**The records:**
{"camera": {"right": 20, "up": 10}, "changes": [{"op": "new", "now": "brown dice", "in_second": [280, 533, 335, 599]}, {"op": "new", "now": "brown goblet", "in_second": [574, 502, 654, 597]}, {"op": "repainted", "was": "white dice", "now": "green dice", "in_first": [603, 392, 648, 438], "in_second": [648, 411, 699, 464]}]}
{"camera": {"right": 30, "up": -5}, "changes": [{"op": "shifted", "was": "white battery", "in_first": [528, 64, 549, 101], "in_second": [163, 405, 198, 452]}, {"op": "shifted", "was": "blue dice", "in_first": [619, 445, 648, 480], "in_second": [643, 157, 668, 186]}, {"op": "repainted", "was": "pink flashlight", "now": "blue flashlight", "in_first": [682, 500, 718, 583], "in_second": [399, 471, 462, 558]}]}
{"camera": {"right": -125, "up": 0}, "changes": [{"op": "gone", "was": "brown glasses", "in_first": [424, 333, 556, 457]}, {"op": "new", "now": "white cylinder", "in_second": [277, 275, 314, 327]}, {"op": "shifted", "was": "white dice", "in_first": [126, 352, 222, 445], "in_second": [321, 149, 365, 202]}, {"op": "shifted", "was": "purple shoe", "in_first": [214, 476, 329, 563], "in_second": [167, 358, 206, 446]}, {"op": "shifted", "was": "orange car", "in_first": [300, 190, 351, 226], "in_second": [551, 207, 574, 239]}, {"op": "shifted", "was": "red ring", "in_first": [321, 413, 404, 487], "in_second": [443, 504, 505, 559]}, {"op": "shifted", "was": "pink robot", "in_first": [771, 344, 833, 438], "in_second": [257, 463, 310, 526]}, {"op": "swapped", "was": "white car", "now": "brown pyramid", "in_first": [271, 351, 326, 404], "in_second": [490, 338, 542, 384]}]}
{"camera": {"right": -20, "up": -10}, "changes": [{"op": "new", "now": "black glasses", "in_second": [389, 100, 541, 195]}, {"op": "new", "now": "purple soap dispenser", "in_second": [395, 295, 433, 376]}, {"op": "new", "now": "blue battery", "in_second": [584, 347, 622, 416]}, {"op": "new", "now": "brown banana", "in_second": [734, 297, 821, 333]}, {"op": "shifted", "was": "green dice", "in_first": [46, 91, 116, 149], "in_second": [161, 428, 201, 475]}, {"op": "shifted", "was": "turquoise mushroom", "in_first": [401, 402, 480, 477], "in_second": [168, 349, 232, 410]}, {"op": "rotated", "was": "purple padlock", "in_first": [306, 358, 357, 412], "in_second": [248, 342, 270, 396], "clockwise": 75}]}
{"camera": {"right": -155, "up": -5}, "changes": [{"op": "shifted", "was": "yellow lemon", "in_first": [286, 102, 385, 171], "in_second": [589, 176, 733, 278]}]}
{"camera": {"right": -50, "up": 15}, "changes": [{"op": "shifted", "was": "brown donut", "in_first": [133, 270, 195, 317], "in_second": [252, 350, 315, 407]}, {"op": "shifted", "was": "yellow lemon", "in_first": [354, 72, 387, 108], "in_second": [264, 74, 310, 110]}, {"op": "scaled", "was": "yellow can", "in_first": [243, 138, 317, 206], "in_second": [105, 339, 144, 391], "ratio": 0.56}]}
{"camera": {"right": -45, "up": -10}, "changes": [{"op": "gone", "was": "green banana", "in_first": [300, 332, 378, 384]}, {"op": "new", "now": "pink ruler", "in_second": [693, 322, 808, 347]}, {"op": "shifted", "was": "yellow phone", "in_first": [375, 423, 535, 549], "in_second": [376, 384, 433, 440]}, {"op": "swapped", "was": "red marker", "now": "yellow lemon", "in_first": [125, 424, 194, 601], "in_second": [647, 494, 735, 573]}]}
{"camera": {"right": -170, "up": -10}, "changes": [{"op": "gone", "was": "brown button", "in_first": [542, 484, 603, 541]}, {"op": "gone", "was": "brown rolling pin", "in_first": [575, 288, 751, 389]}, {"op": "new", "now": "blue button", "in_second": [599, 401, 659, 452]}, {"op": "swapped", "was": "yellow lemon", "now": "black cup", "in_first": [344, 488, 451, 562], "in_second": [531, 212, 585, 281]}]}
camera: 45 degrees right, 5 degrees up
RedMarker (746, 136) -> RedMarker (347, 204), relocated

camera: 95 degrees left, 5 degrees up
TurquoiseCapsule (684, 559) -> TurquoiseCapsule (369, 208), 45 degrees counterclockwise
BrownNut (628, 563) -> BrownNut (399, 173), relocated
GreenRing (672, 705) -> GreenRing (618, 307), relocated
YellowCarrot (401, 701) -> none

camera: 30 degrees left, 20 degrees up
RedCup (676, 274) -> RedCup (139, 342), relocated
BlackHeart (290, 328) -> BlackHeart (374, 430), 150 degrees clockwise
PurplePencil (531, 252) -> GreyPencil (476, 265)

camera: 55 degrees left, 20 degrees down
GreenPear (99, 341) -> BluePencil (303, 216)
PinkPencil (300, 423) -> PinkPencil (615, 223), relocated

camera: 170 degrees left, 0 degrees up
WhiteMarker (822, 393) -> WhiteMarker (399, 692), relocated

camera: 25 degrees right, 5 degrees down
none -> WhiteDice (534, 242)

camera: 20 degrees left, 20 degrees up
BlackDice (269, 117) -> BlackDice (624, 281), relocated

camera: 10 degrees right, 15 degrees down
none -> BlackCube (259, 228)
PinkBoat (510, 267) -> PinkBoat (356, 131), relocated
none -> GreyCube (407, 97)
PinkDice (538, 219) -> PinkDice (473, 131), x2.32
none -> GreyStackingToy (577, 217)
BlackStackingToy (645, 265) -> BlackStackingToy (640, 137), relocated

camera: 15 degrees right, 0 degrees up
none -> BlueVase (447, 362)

**What the task requires:**
Return each entry above exactly, leaving none out.

**Completed task:**
{"camera": {"right": 20, "up": 10}, "changes": [{"op": "new", "now": "brown dice", "in_second": [280, 533, 335, 599]}, {"op": "new", "now": "brown goblet", "in_second": [574, 502, 654, 597]}, {"op": "repainted", "was": "white dice", "now": "green dice", "in_first": [603, 392, 648, 438], "in_second": [648, 411, 699, 464]}]}
{"camera": {"right": 30, "up": -5}, "changes": [{"op": "shifted", "was": "white battery", "in_first": [528, 64, 549, 101], "in_second": [163, 405, 198, 452]}, {"op": "shifted", "was": "blue dice", "in_first": [619, 445, 648, 480], "in_second": [643, 157, 668, 186]}, {"op": "repainted", "was": "pink flashlight", "now": "blue flashlight", "in_first": [682, 500, 718, 583], "in_second": [399, 471, 462, 558]}]}
{"camera": {"right": -125, "up": 0}, "changes": [{"op": "gone", "was": "brown glasses", "in_first": [424, 333, 556, 457]}, {"op": "new", "now": "white cylinder", "in_second": [277, 275, 314, 327]}, {"op": "shifted", "was": "white dice", "in_first": [126, 352, 222, 445], "in_second": [321, 149, 365, 202]}, {"op": "shifted", "was": "purple shoe", "in_first": [214, 476, 329, 563], "in_second": [167, 358, 206, 446]}, {"op": "shifted", "was": "orange car", "in_first": [300, 190, 351, 226], "in_second": [551, 207, 574, 239]}, {"op": "shifted", "was": "red ring", "in_first": [321, 413, 404, 487], "in_second": [443, 504, 505, 559]}, {"op": "shifted", "was": "pink robot", "in_first": [771, 344, 833, 438], "in_second": [257, 463, 310, 526]}, {"op": "swapped", "was": "white car", "now": "brown pyramid", "in_first": [271, 351, 326, 404], "in_second": [490, 338, 542, 384]}]}
{"camera": {"right": -20, "up": -10}, "changes": [{"op": "new", "now": "black glasses", "in_second": [389, 100, 541, 195]}, {"op": "new", "now": "purple soap dispenser", "in_second": [395, 295, 433, 376]}, {"op": "new", "now": "blue battery", "in_second": [584, 347, 622, 416]}, {"op": "new", "now": "brown banana", "in_second": [734, 297, 821, 333]}, {"op": "shifted", "was": "green dice", "in_first": [46, 91, 116, 149], "in_second": [161, 428, 201, 475]}, {"op": "shifted", "was": "turquoise mushroom", "in_first": [401, 402, 480, 477], "in_second": [168, 349, 232, 410]}, {"op": "rotated", "was": "purple padlock", "in_first": [306, 358, 357, 412], "in_second": [248, 342, 270, 396], "clockwise": 75}]}
{"camera": {"right": -155, "up": -5}, "changes": [{"op": "shifted", "was": "yellow lemon", "in_first": [286, 102, 385, 171], "in_second": [589, 176, 733, 278]}]}
{"camera": {"right": -50, "up": 15}, "changes": [{"op": "shifted", "was": "brown donut", "in_first": [133, 270, 195, 317], "in_second": [252, 350, 315, 407]}, {"op": "shifted", "was": "yellow lemon", "in_first": [354, 72, 387, 108], "in_second": [264, 74, 310, 110]}, {"op": "scaled", "was": "yellow can", "in_first": [243, 138, 317, 206], "in_second": [105, 339, 144, 391], "ratio": 0.56}]}
{"camera": {"right": -45, "up": -10}, "changes": [{"op": "gone", "was": "green banana", "in_first": [300, 332, 378, 384]}, {"op": "new", "now": "pink ruler", "in_second": [693, 322, 808, 347]}, {"op": "shifted", "was": "yellow phone", "in_first": [375, 423, 535, 549], "in_second": [376, 384, 433, 440]}, {"op": "swapped", "was": "red marker", "now": "yellow lemon", "in_first": [125, 424, 194, 601], "in_second": [647, 494, 735, 573]}]}
{"camera": {"right": -170, "up": -10}, "changes": [{"op": "gone", "was": "brown button", "in_first": [542, 484, 603, 541]}, {"op": "gone", "was": "brown rolling pin", "in_first": [575, 288, 751, 389]}, {"op": "new", "now": "blue button", "in_second": [599, 401, 659, 452]}, {"op": "swapped", "was": "yellow lemon", "now": "black cup", "in_first": [344, 488, 451, 562], "in_second": [531, 212, 585, 281]}]}
camera: 45 degrees right, 5 degrees up
RedMarker (746, 136) -> RedMarker (347, 204), relocated

camera: 95 degrees left, 5 degrees up
TurquoiseCapsule (684, 559) -> TurquoiseCapsule (369, 208), 45 degrees counterclockwise
BrownNut (628, 563) -> BrownNut (399, 173), relocated
GreenRing (672, 705) -> GreenRing (618, 307), relocated
YellowCarrot (401, 701) -> none

camera: 30 degrees left, 20 degrees up
RedCup (676, 274) -> RedCup (139, 342), relocated
BlackHeart (290, 328) -> BlackHeart (374, 430), 150 degrees clockwise
PurplePencil (531, 252) -> GreyPencil (476, 265)

camera: 55 degrees left, 20 degrees down
GreenPear (99, 341) -> BluePencil (303, 216)
PinkPencil (300, 423) -> PinkPencil (615, 223), relocated

camera: 170 degrees left, 0 degrees up
WhiteMarker (822, 393) -> WhiteMarker (399, 692), relocated

camera: 25 degrees right, 5 degrees down
none -> WhiteDice (534, 242)

camera: 20 degrees left, 20 degrees up
BlackDice (269, 117) -> BlackDice (624, 281), relocated

camera: 10 degrees right, 15 degrees down
none -> BlackCube (259, 228)
PinkBoat (510, 267) -> PinkBoat (356, 131), relocated
none -> GreyCube (407, 97)
PinkDice (538, 219) -> PinkDice (473, 131), x2.32
none -> GreyStackingToy (577, 217)
BlackStackingToy (645, 265) -> BlackStackingToy (640, 137), relocated

camera: 15 degrees right, 0 degrees up
none -> BlueVase (447, 362)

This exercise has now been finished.